## What you will do
An exact copy of the entries is required, excluding any pictures.

## Supplied material
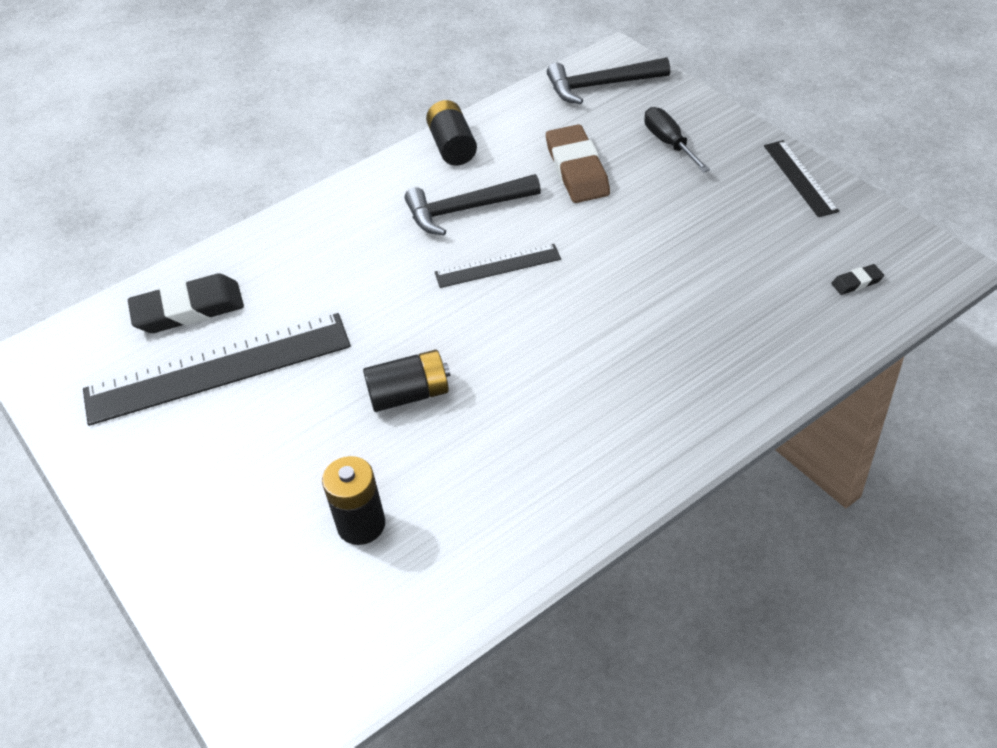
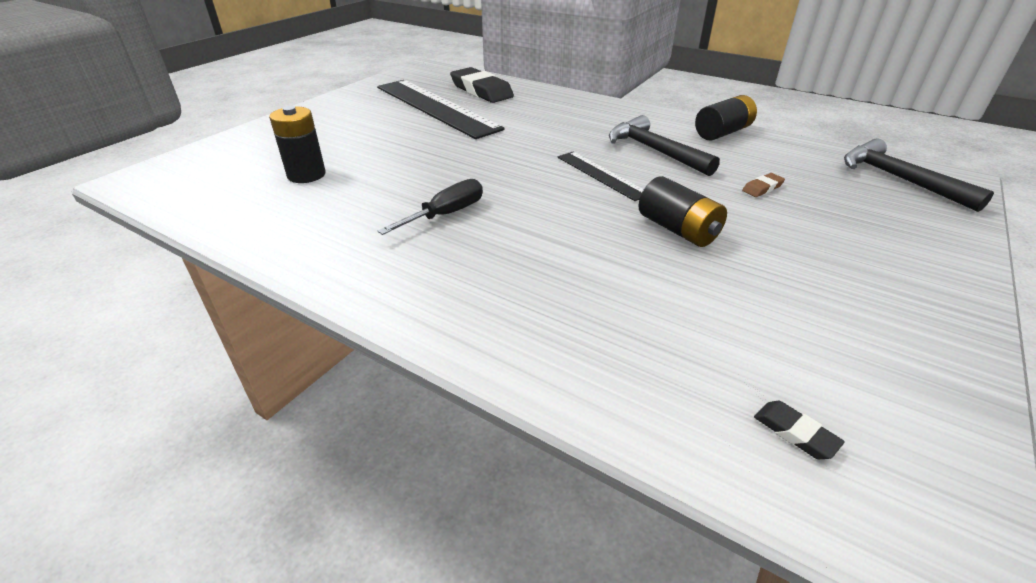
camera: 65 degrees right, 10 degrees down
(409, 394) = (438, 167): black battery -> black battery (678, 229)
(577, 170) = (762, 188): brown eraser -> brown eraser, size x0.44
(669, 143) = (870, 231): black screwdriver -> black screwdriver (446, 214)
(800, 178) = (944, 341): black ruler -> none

## Task result
camera: 65 degrees right, 10 degrees down
(409, 394) = (438, 167): black battery -> black battery (678, 229)
(577, 170) = (762, 188): brown eraser -> brown eraser, size x0.44
(669, 143) = (870, 231): black screwdriver -> black screwdriver (446, 214)
(800, 178) = (944, 341): black ruler -> none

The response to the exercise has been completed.